Exercise description
The records underneath are to be printed in full and exactly, with no pictures carried over.

Image sets with object changes
[Start of Attachment]

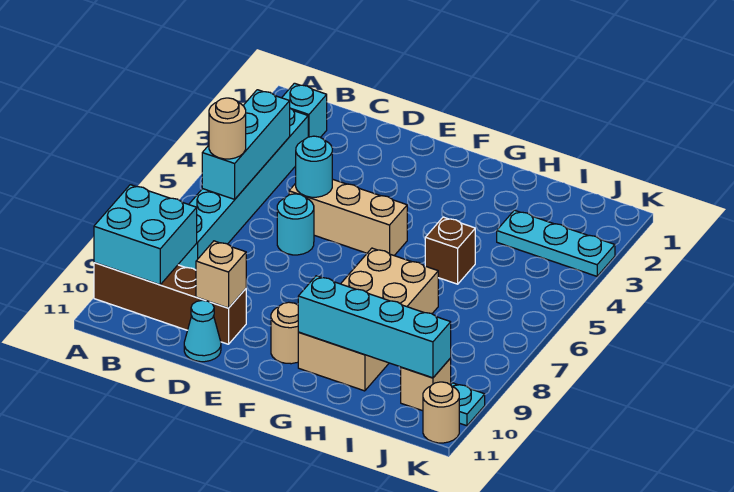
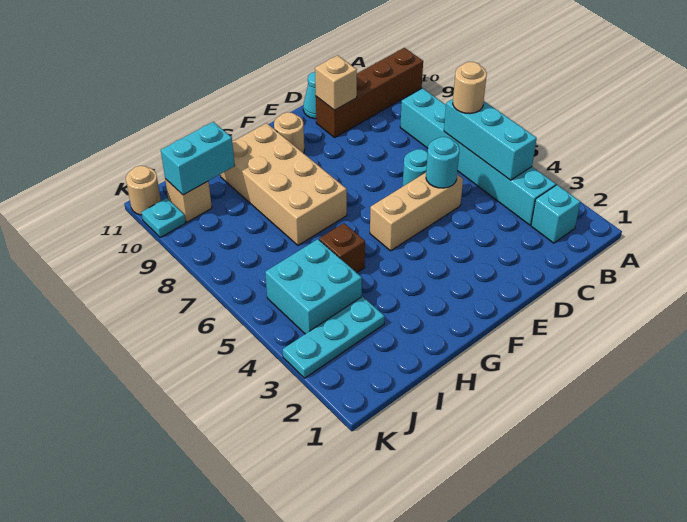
cyan brick A9:B10 level 2 -> cyan brick I4:J5 level 1
cyan brick G10:J10 level 2 -> cyan brick I10:J10 level 2

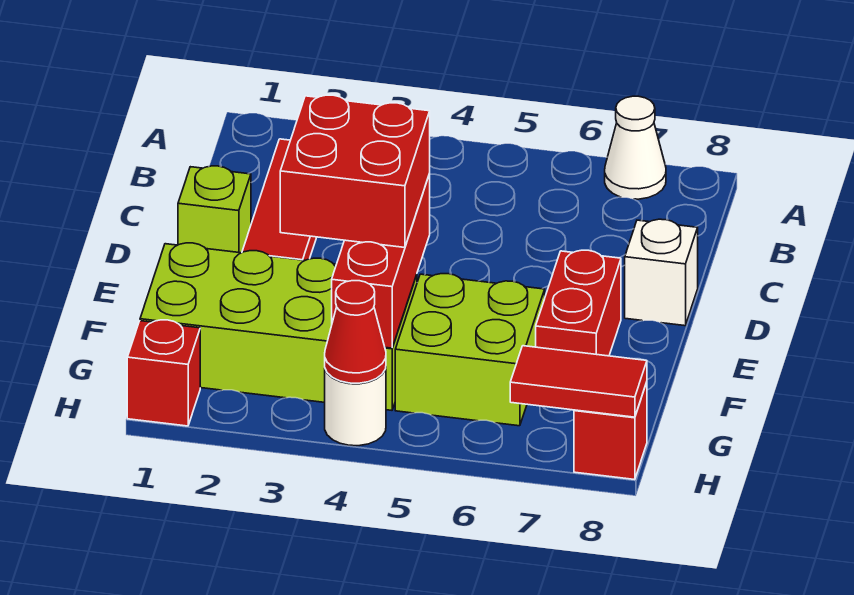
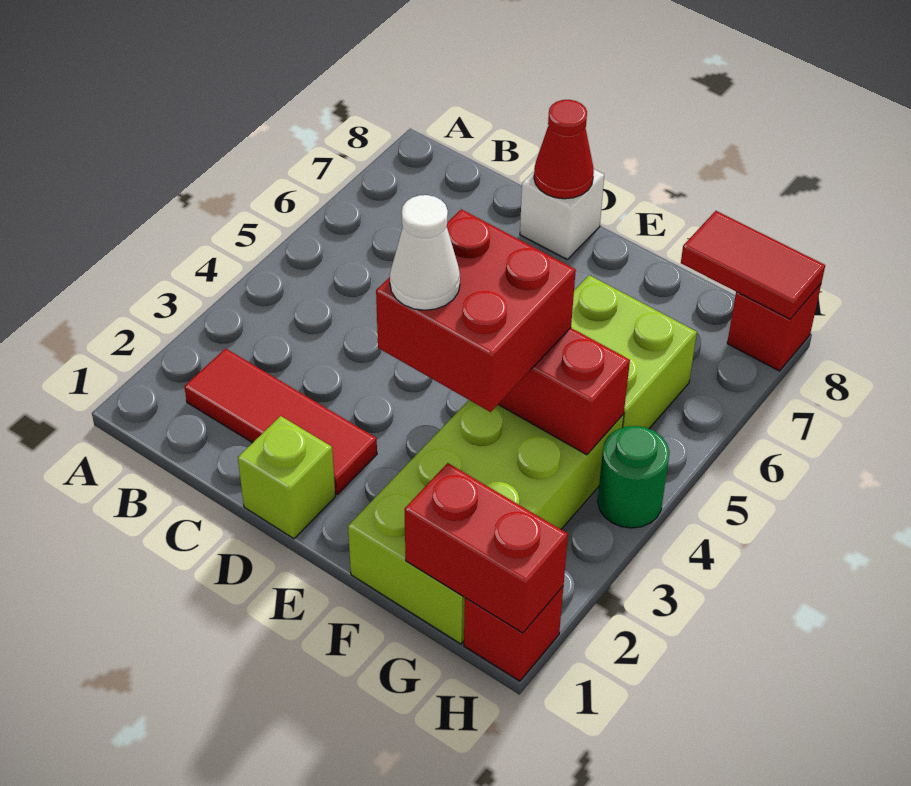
white cone A7 level 1 -> white cone E3 level 4
red brick E7:F7 level 1 -> red brick G1:H1 level 2
white round brick H4 level 1 -> green round brick H4 level 1
red cone H4 level 2 -> red cone D8 level 2
red tile H7:H8 level 2 -> red tile G8:H8 level 2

[End of Attachment]

Answer to the exercise
cyan brick A9:B10 level 2 -> cyan brick I4:J5 level 1
cyan brick G10:J10 level 2 -> cyan brick I10:J10 level 2

white cone A7 level 1 -> white cone E3 level 4
red brick E7:F7 level 1 -> red brick G1:H1 level 2
white round brick H4 level 1 -> green round brick H4 level 1
red cone H4 level 2 -> red cone D8 level 2
red tile H7:H8 level 2 -> red tile G8:H8 level 2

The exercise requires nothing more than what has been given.